Please return the records below exactly as they stand, with the pictures removed.
--- START ---
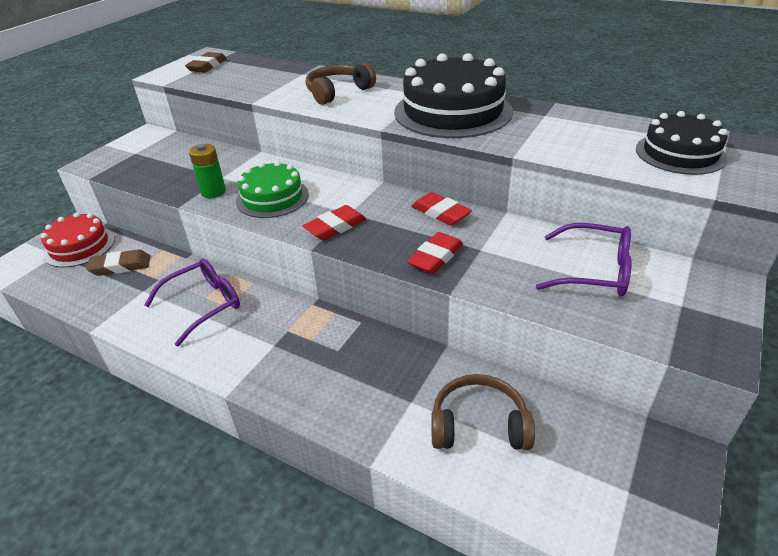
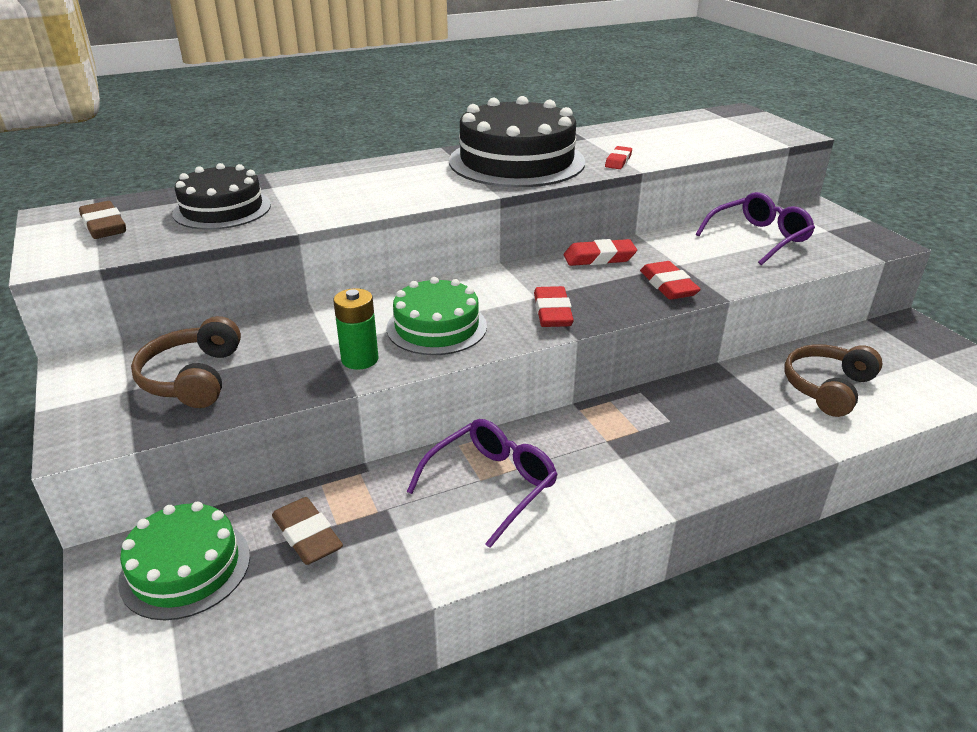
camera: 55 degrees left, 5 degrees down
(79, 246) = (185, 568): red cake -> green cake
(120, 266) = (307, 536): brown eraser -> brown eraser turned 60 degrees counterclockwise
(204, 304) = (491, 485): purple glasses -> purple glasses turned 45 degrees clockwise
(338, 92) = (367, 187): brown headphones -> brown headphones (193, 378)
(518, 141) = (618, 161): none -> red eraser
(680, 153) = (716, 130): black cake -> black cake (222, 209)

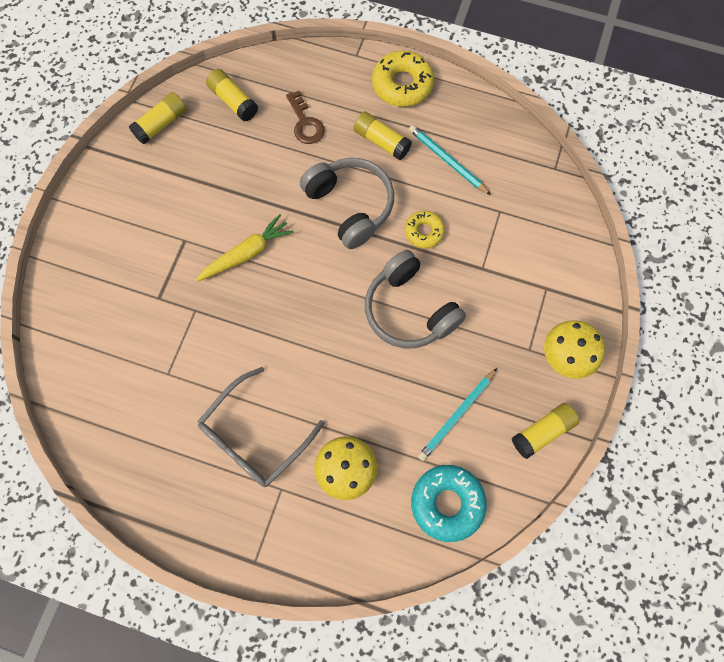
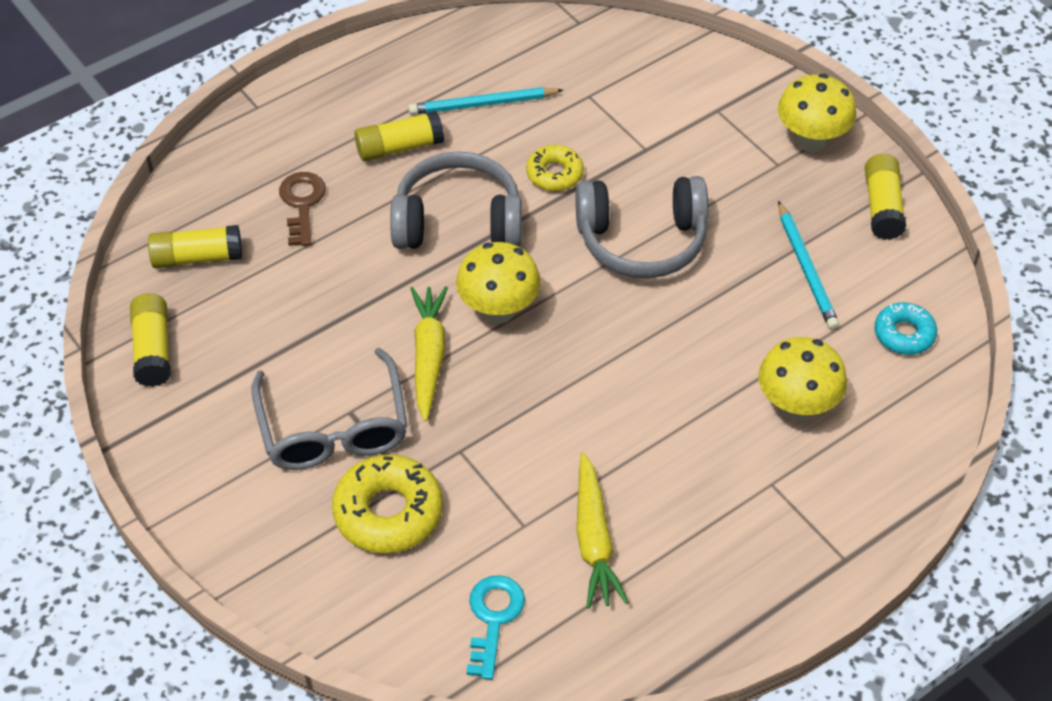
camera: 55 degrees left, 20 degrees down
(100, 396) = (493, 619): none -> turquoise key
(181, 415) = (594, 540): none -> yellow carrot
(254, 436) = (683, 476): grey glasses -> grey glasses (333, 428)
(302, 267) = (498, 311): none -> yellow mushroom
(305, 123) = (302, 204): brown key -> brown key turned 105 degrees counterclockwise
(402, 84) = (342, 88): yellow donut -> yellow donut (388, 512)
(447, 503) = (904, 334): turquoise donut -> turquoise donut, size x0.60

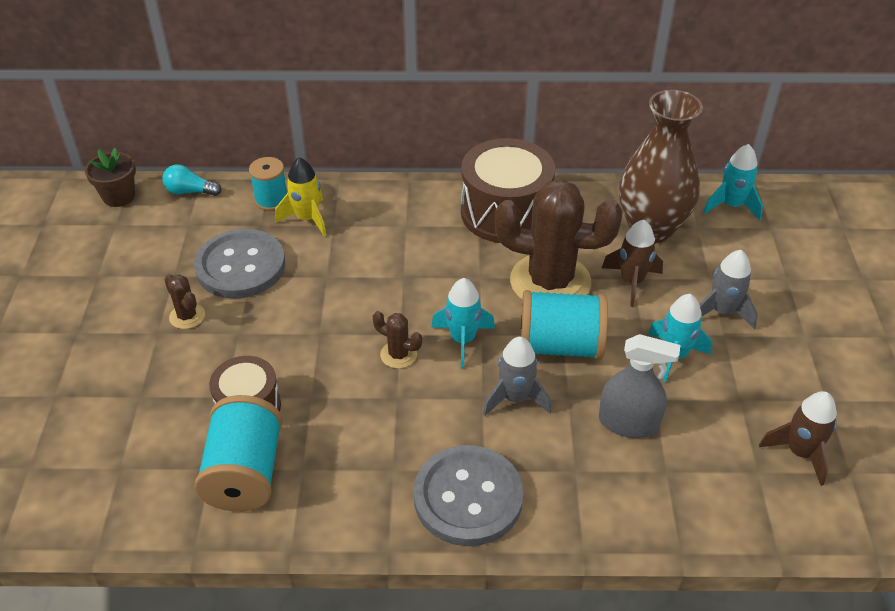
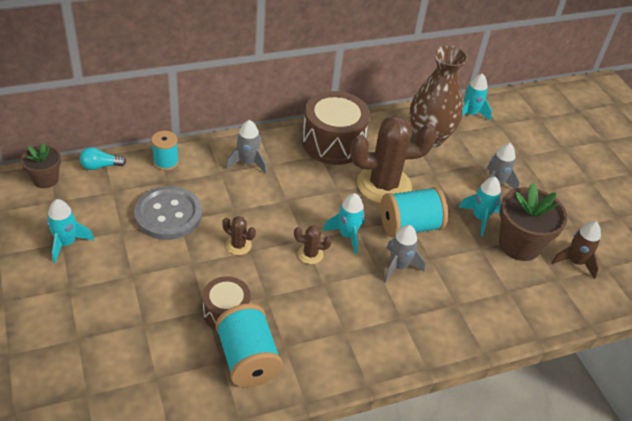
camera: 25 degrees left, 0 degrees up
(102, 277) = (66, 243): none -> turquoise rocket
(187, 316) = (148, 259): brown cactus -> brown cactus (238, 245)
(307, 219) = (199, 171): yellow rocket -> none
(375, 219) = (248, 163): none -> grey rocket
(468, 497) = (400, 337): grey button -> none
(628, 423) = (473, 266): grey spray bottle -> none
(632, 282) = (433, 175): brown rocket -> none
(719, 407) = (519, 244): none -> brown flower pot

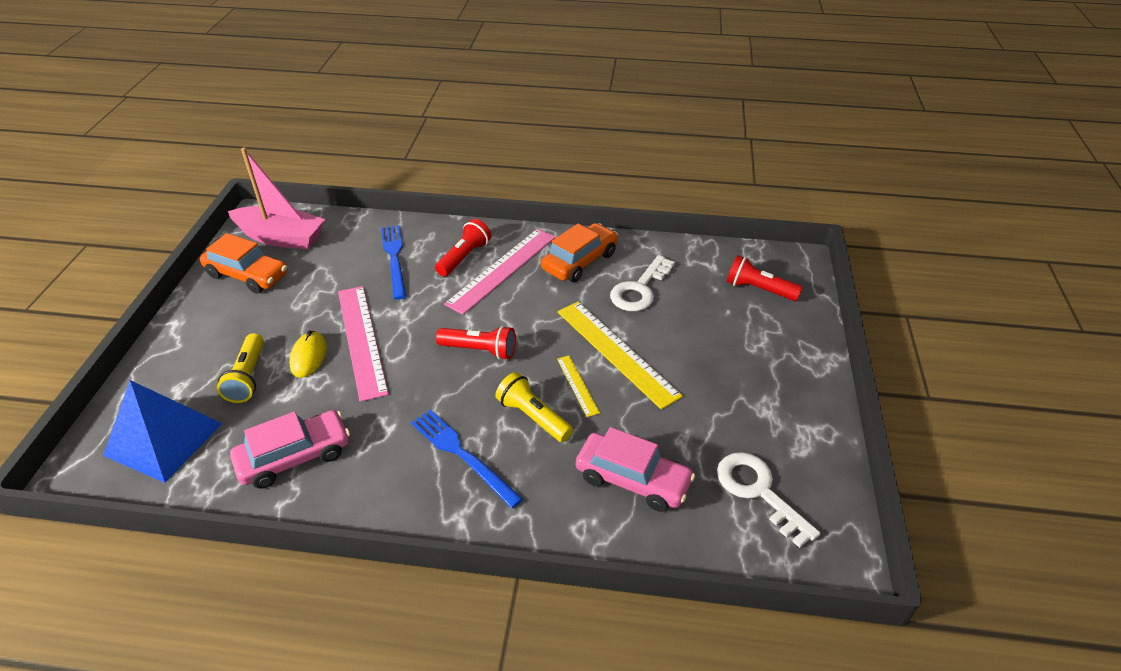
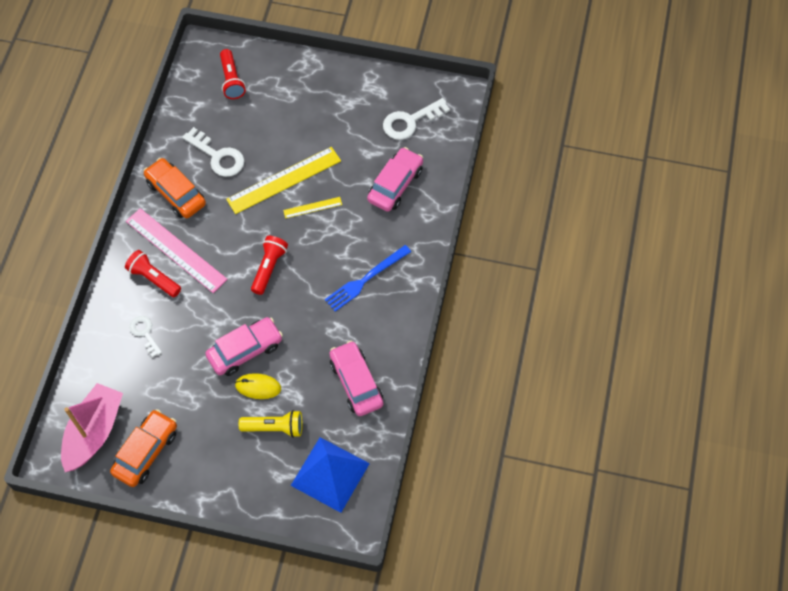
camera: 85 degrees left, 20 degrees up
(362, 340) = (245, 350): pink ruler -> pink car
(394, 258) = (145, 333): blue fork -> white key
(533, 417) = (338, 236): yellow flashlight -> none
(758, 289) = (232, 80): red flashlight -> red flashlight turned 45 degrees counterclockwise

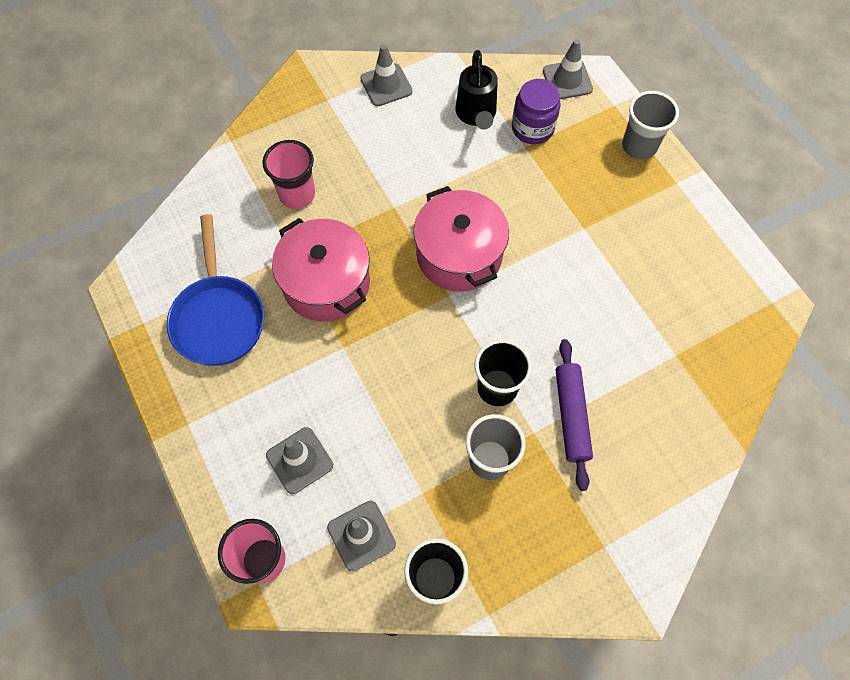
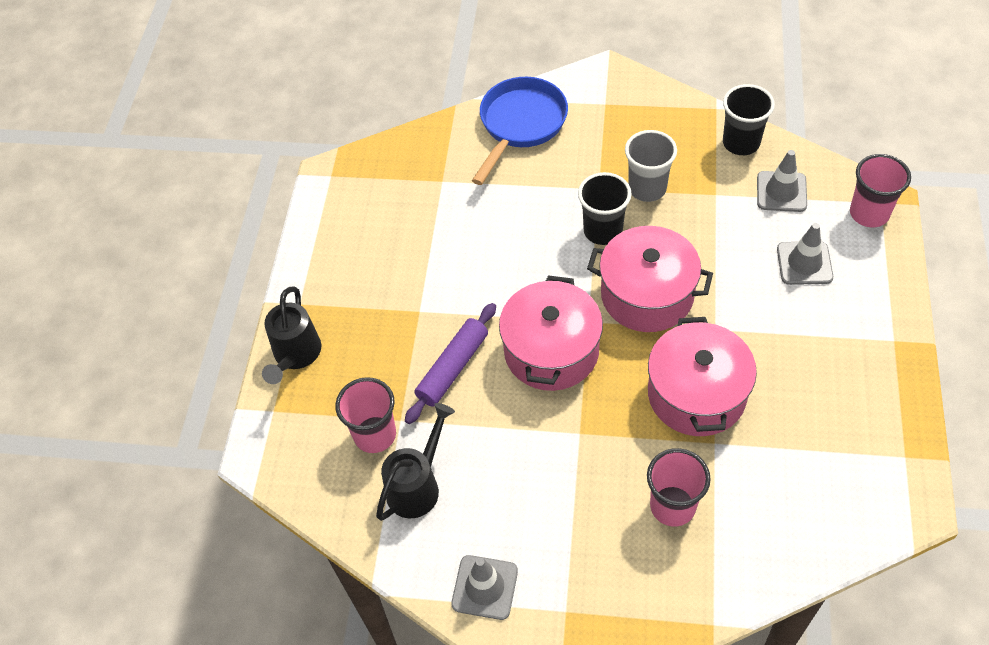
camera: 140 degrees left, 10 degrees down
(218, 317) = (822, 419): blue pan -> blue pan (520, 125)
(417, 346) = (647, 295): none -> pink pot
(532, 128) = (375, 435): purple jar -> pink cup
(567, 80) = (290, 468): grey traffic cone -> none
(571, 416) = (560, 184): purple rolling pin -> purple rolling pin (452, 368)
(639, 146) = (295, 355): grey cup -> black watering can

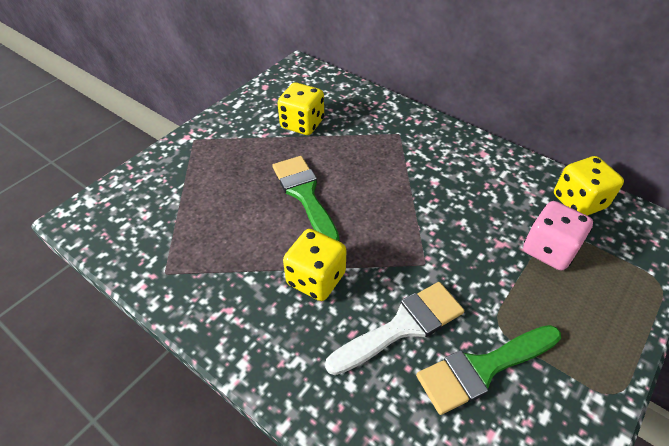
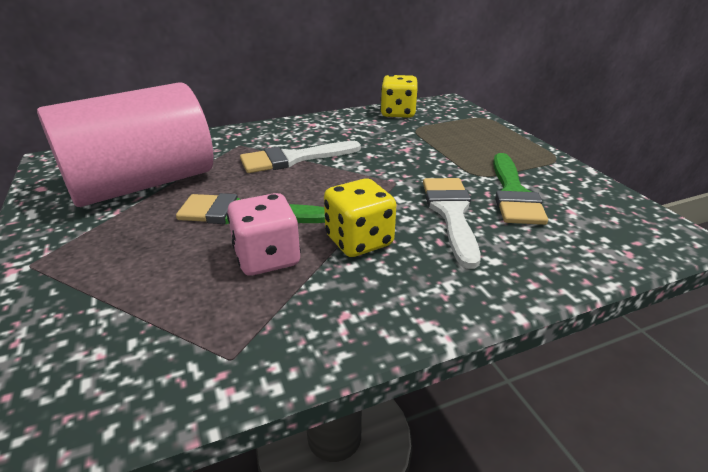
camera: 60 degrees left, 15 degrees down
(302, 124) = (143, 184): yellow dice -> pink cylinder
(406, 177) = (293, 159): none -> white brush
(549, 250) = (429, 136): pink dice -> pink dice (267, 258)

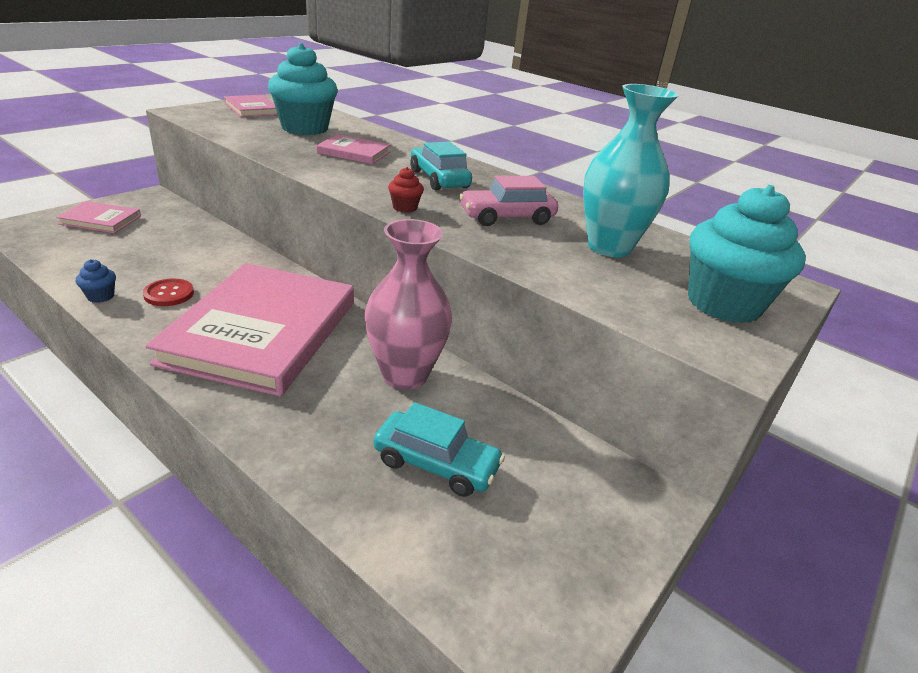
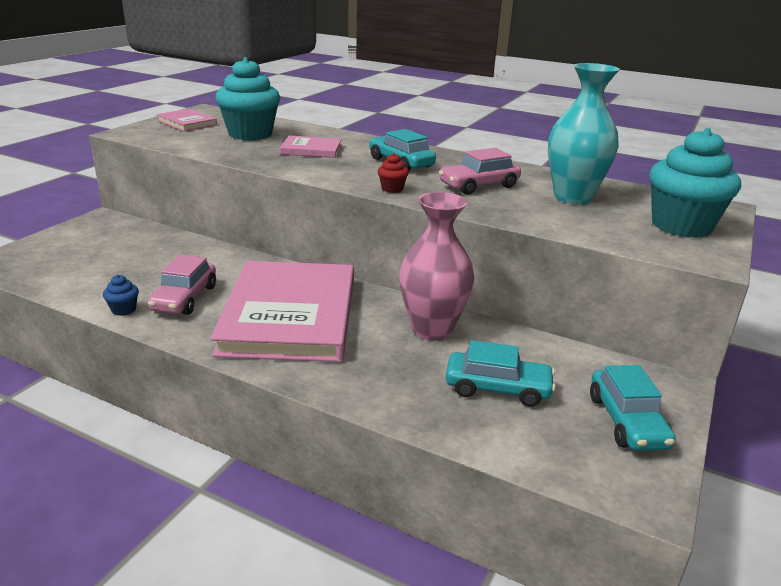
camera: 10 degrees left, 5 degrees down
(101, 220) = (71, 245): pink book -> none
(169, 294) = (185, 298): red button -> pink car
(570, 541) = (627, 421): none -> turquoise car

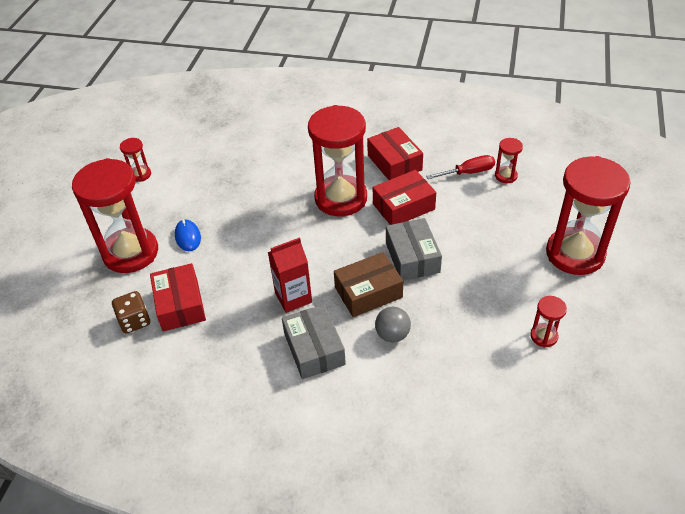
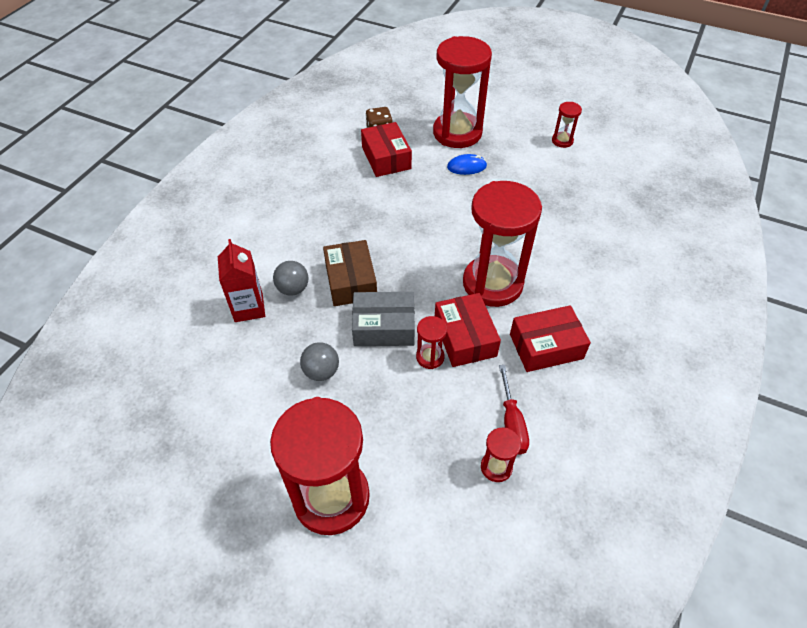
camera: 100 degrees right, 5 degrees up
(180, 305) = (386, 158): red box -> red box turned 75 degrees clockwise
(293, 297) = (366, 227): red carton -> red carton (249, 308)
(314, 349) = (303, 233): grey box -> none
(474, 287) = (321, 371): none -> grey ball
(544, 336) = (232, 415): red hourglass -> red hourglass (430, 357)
--- END ---
## Task answer
camera: 55 degrees left, 5 degrees down
(79, 246) = (185, 568): red cake -> green cake
(120, 266) = (307, 536): brown eraser -> brown eraser turned 60 degrees counterclockwise
(204, 304) = (491, 485): purple glasses -> purple glasses turned 45 degrees clockwise
(338, 92) = (367, 187): brown headphones -> brown headphones (193, 378)
(518, 141) = (618, 161): none -> red eraser
(680, 153) = (716, 130): black cake -> black cake (222, 209)

camera: 55 degrees left, 20 degrees down
(100, 396) = (493, 619): none -> turquoise key
(181, 415) = (594, 540): none -> yellow carrot
(254, 436) = (683, 476): grey glasses -> grey glasses (333, 428)
(302, 267) = (498, 311): none -> yellow mushroom
(305, 123) = (302, 204): brown key -> brown key turned 105 degrees counterclockwise
(402, 84) = (342, 88): yellow donut -> yellow donut (388, 512)
(447, 503) = (904, 334): turquoise donut -> turquoise donut, size x0.60

camera: 25 degrees left, 0 degrees up
(102, 277) = (66, 243): none -> turquoise rocket
(187, 316) = (148, 259): brown cactus -> brown cactus (238, 245)
(307, 219) = (199, 171): yellow rocket -> none
(375, 219) = (248, 163): none -> grey rocket
(468, 497) = (400, 337): grey button -> none
(628, 423) = (473, 266): grey spray bottle -> none
(632, 282) = (433, 175): brown rocket -> none
(719, 407) = (519, 244): none -> brown flower pot

camera: 85 degrees left, 20 degrees up
(362, 340) = (245, 350): pink ruler -> pink car
(394, 258) = (145, 333): blue fork -> white key
(533, 417) = (338, 236): yellow flashlight -> none
(758, 289) = (232, 80): red flashlight -> red flashlight turned 45 degrees counterclockwise

camera: 140 degrees left, 10 degrees down
(218, 317) = (822, 419): blue pan -> blue pan (520, 125)
(417, 346) = (647, 295): none -> pink pot
(532, 128) = (375, 435): purple jar -> pink cup
(567, 80) = (290, 468): grey traffic cone -> none
(571, 416) = (560, 184): purple rolling pin -> purple rolling pin (452, 368)
(639, 146) = (295, 355): grey cup -> black watering can

camera: 60 degrees left, 15 degrees down
(302, 124) = (143, 184): yellow dice -> pink cylinder
(406, 177) = (293, 159): none -> white brush
(549, 250) = (429, 136): pink dice -> pink dice (267, 258)

camera: 10 degrees left, 5 degrees down
(101, 220) = (71, 245): pink book -> none
(169, 294) = (185, 298): red button -> pink car
(570, 541) = (627, 421): none -> turquoise car

camera: 100 degrees right, 5 degrees up
(180, 305) = (386, 158): red box -> red box turned 75 degrees clockwise
(293, 297) = (366, 227): red carton -> red carton (249, 308)
(314, 349) = (303, 233): grey box -> none
(474, 287) = (321, 371): none -> grey ball
(544, 336) = (232, 415): red hourglass -> red hourglass (430, 357)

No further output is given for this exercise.